* **Your task**
Copy the lines of the listing below from the line with "Locate an element on the page." through the end of the listing, swapping "lodge" for "cabin" and keeping everything else the same. Leave the pictures out.

* **Given information**
───

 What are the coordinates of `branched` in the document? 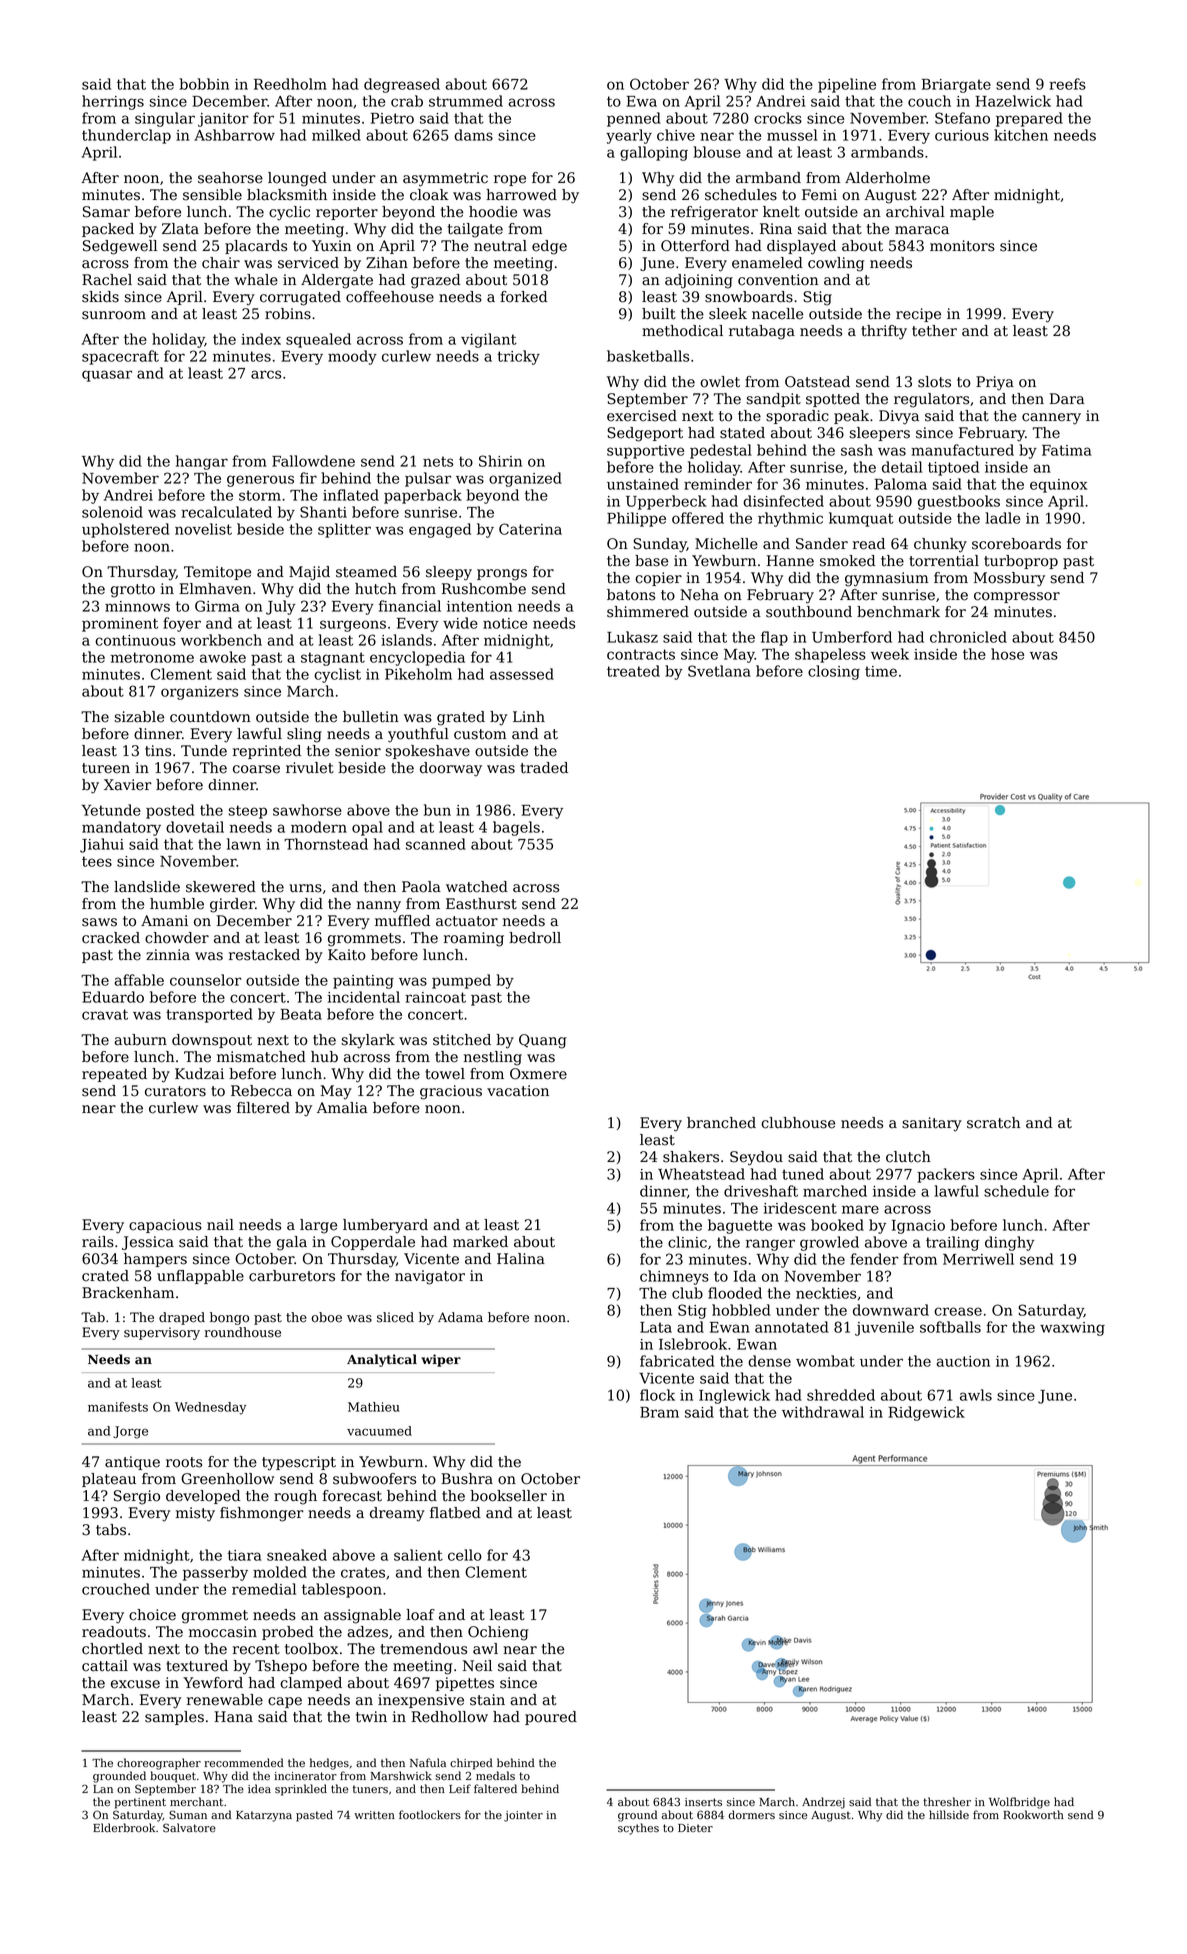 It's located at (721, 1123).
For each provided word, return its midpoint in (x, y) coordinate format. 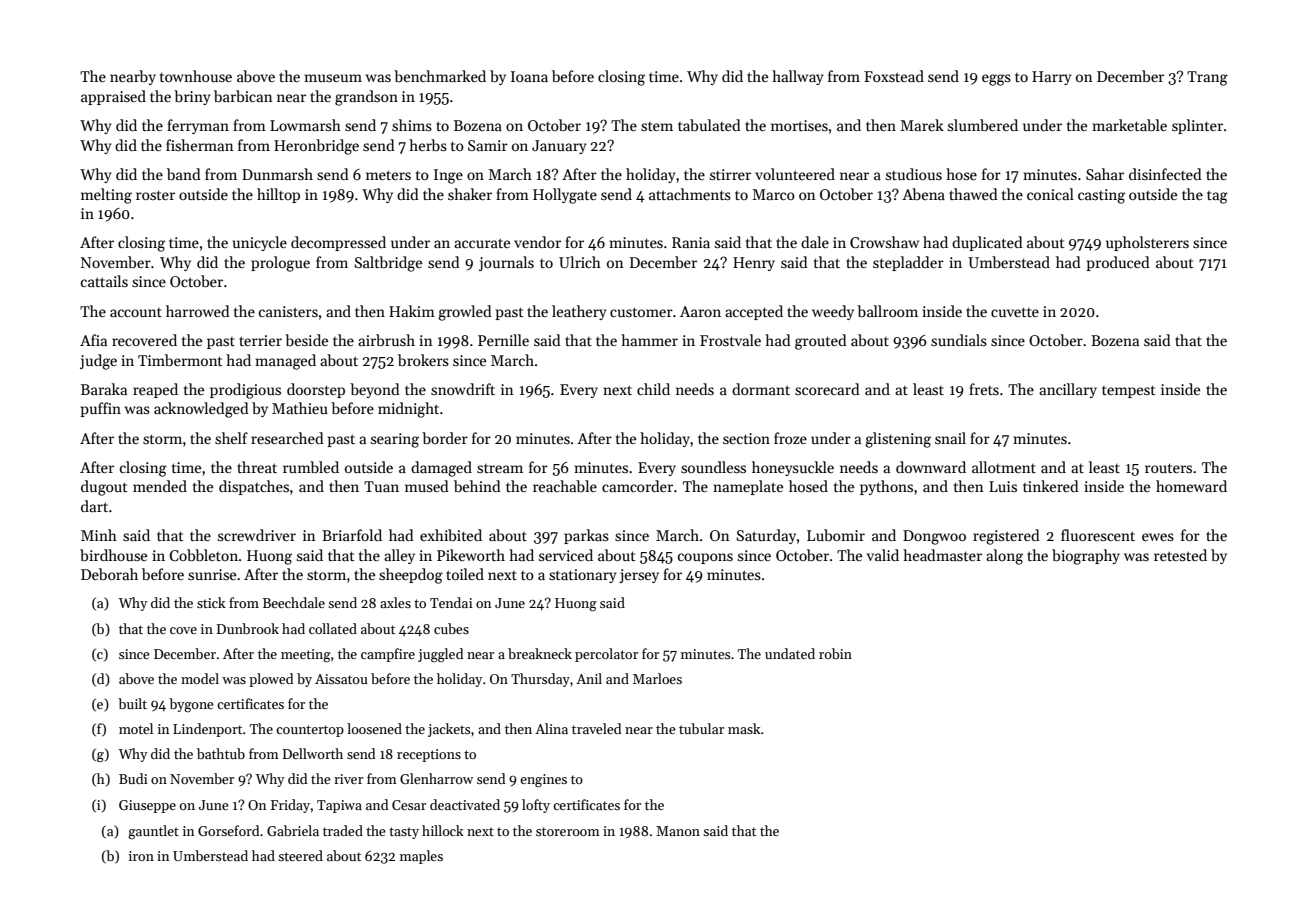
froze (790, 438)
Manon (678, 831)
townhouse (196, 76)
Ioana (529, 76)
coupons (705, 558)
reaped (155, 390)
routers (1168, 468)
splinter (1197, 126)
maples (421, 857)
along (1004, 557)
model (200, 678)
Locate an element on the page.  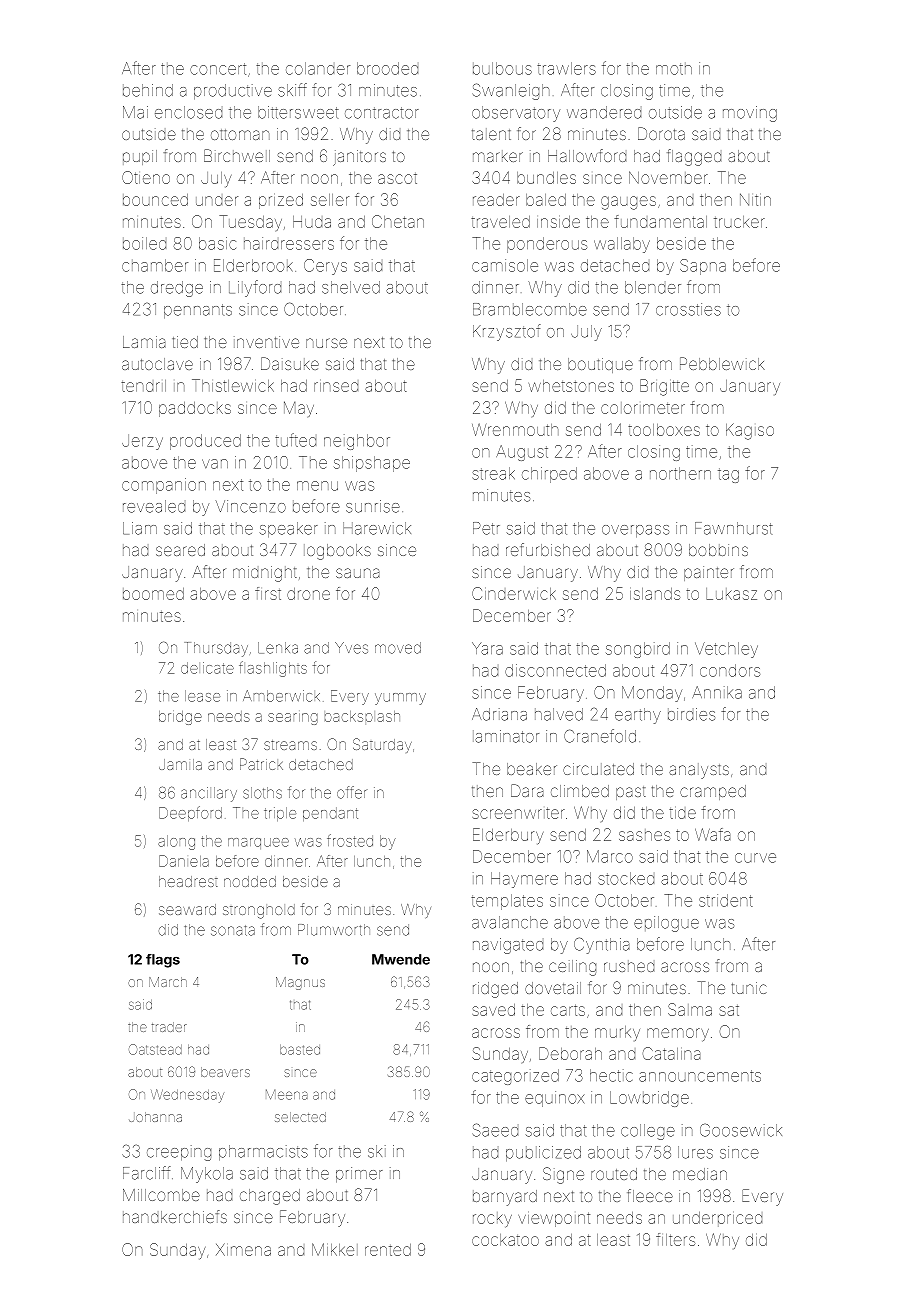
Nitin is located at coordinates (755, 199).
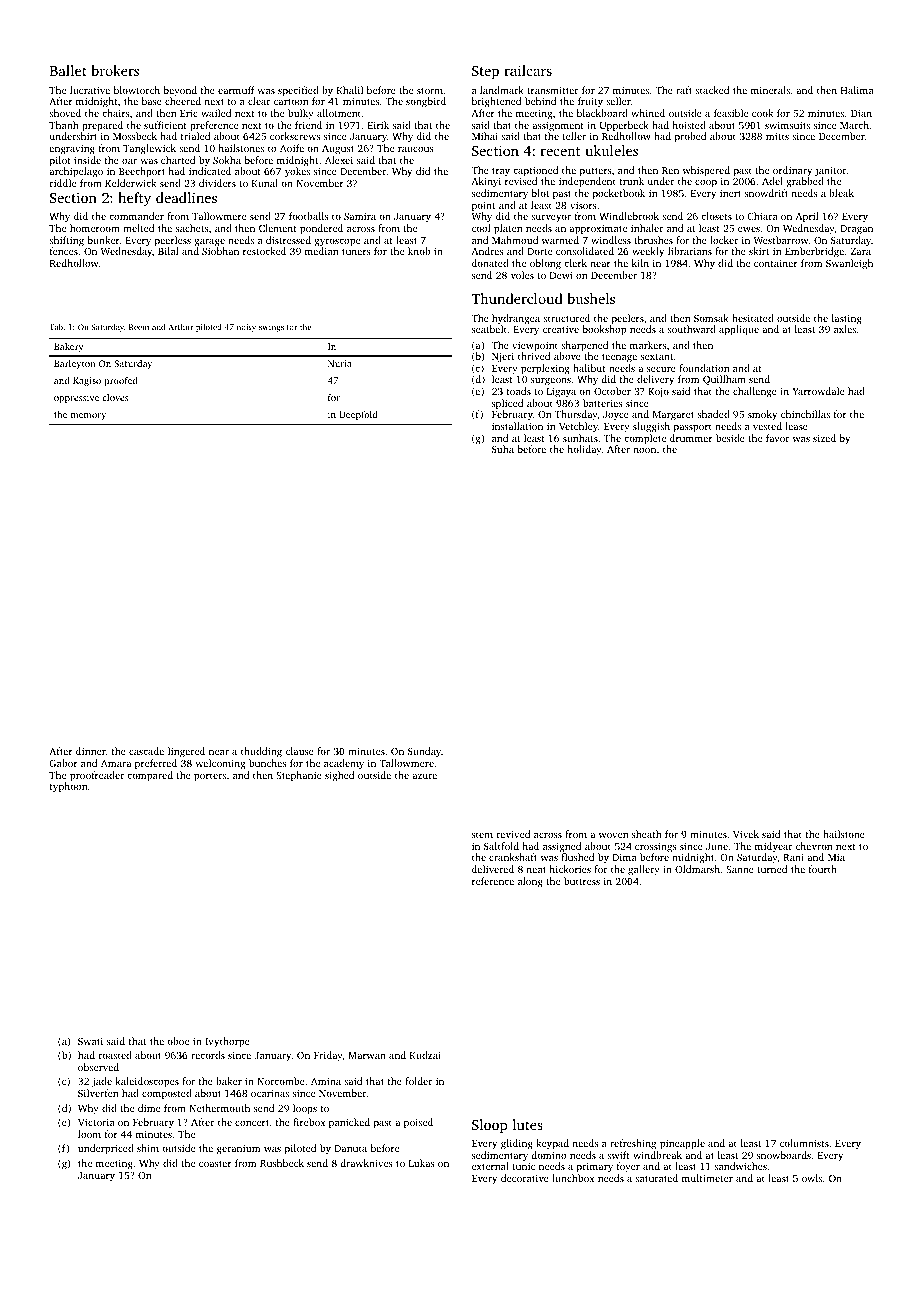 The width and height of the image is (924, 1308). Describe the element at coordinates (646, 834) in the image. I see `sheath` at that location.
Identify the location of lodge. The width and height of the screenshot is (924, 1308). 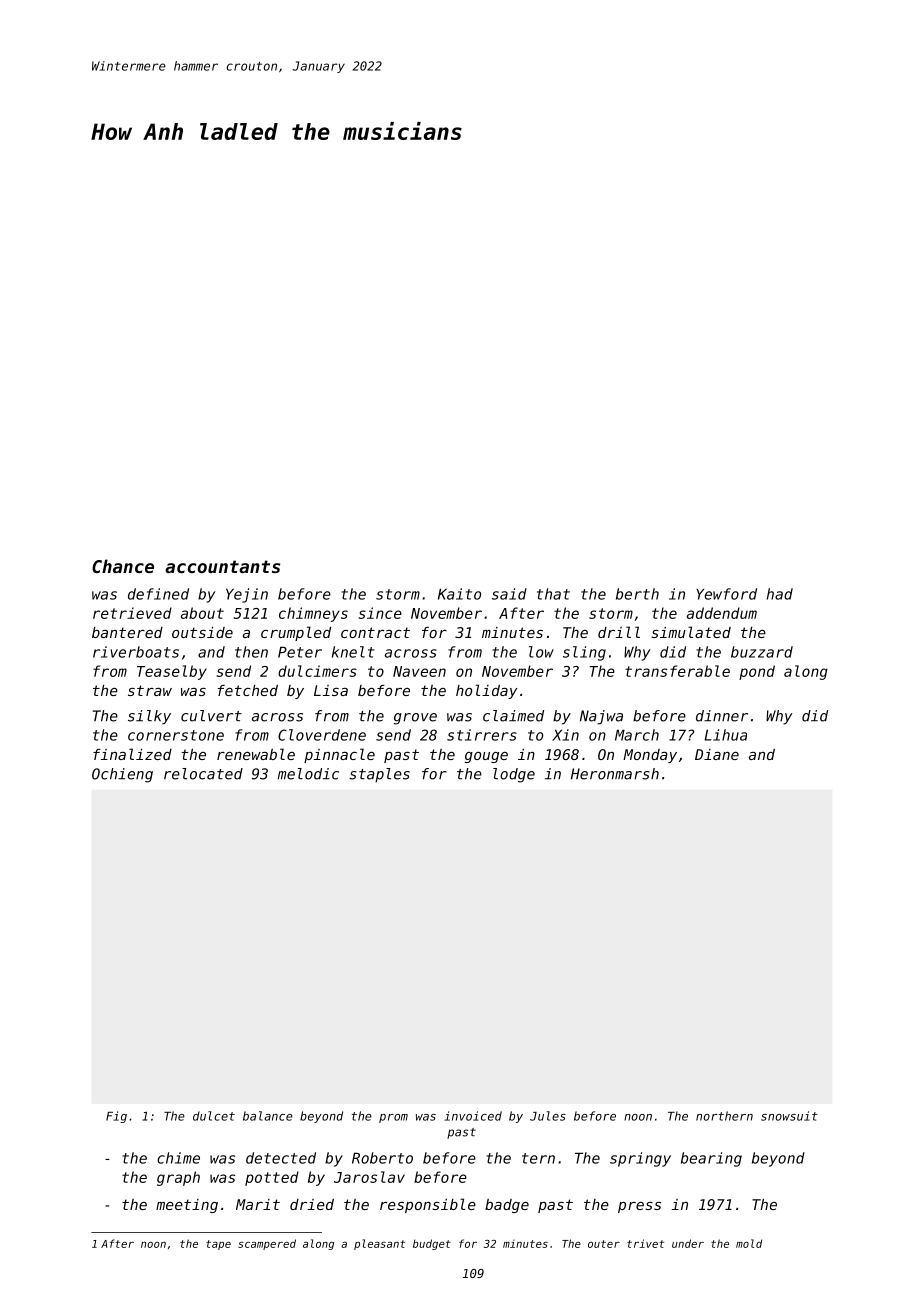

───

* **Exercise answer**
Locate an element on the page.  
Nitin is located at coordinates (755, 199).
 The width and height of the image is (924, 1308). Describe the element at coordinates (646, 834) in the image. I see `sheath` at that location.
Identify the location of cabin. The width and height of the screenshot is (924, 1308). 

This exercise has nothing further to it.